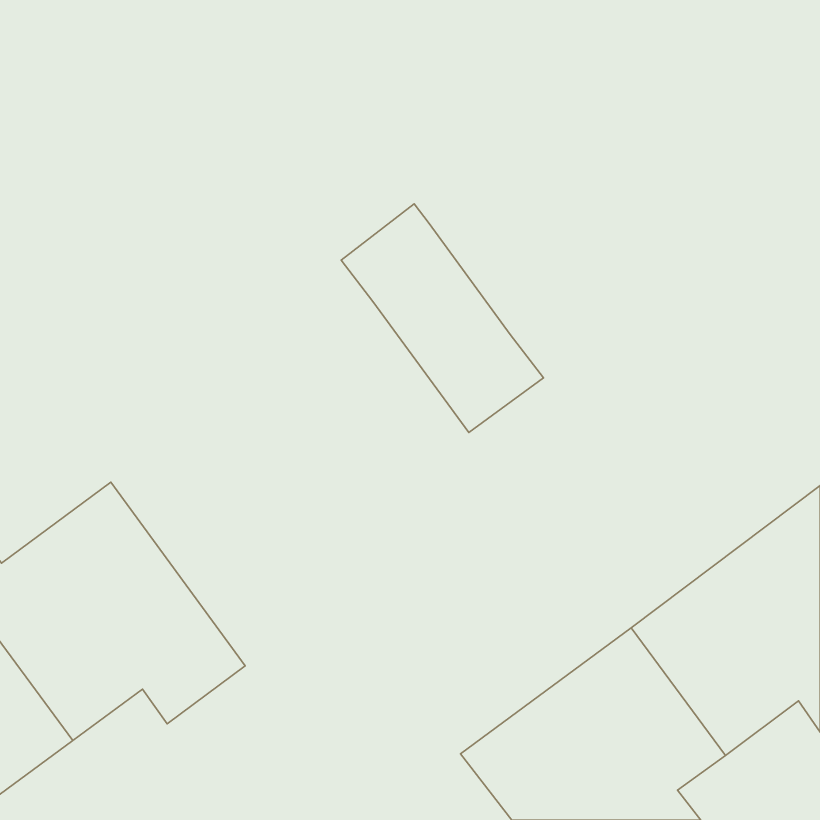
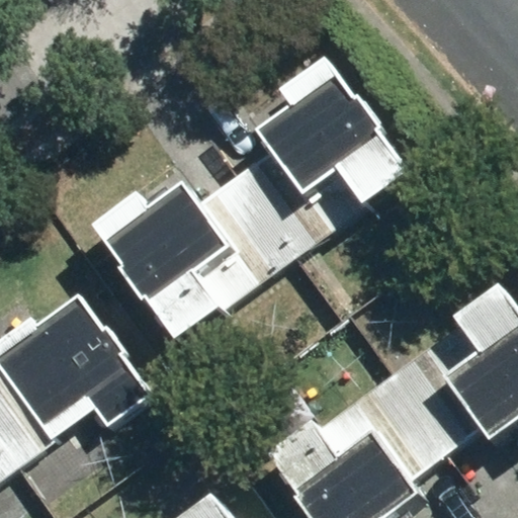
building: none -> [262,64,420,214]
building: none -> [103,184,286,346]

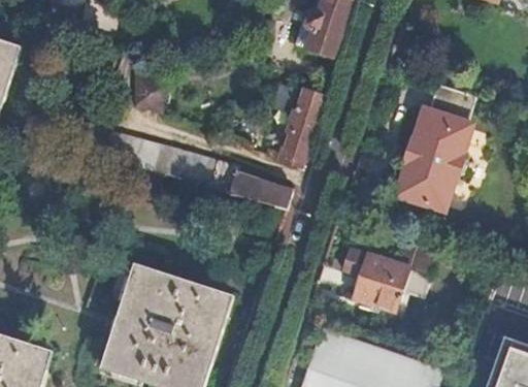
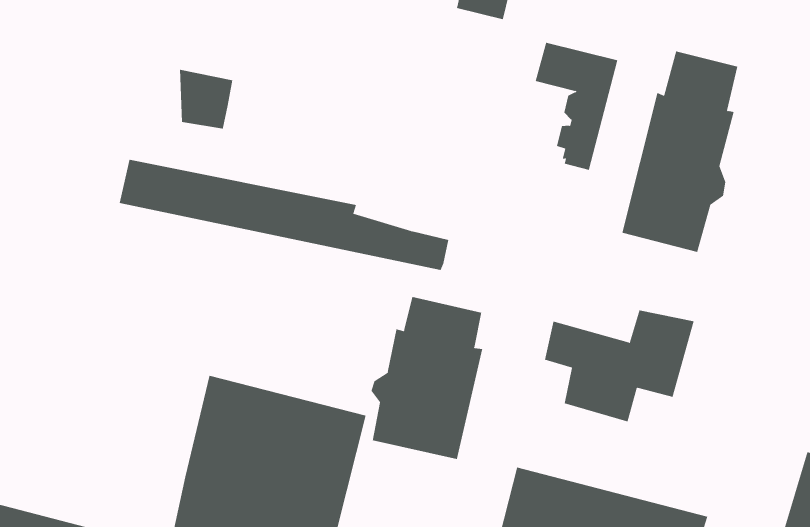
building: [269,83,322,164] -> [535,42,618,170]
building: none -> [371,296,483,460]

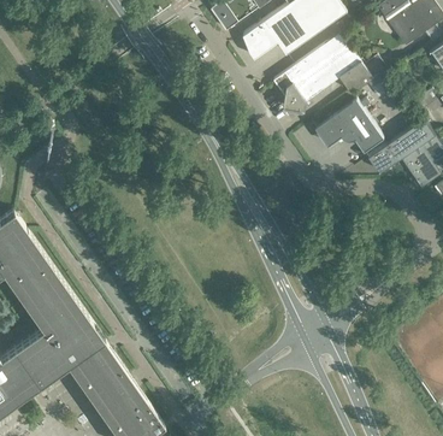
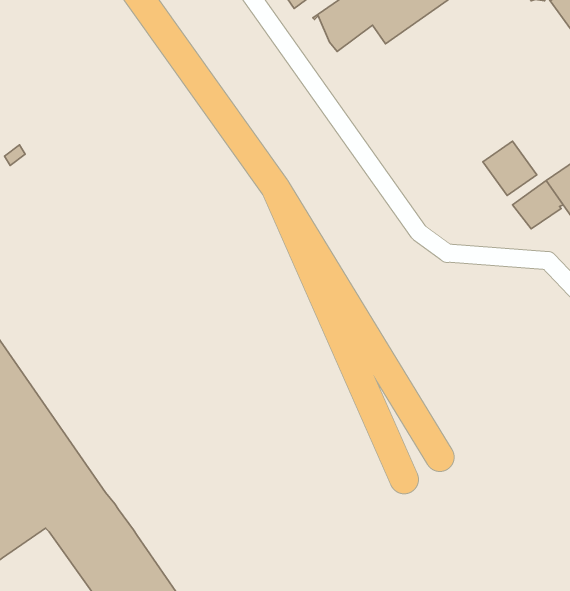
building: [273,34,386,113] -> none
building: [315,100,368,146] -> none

Problem details: What lines of the material above contain "none"? Return each of them.

Answer for this exercise:
building: none -> [262,64,420,214]
building: none -> [103,184,286,346]
building: none -> [371,296,483,460]
building: [273,34,386,113] -> none
building: [315,100,368,146] -> none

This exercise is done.